Swap "telephone" for "television" in the material from the line with "This document has" to the line with "center [488, 1161].", and return only those lines with nothing else changed.

Provided entries ▸
════

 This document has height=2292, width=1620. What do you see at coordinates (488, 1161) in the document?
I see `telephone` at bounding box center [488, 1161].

════

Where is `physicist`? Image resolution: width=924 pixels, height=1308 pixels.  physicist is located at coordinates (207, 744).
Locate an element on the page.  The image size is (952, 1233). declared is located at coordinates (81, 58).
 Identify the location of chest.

════

Solved exercise ▸
 This document has height=2292, width=1620. What do you see at coordinates (488, 1161) in the document?
I see `television` at bounding box center [488, 1161].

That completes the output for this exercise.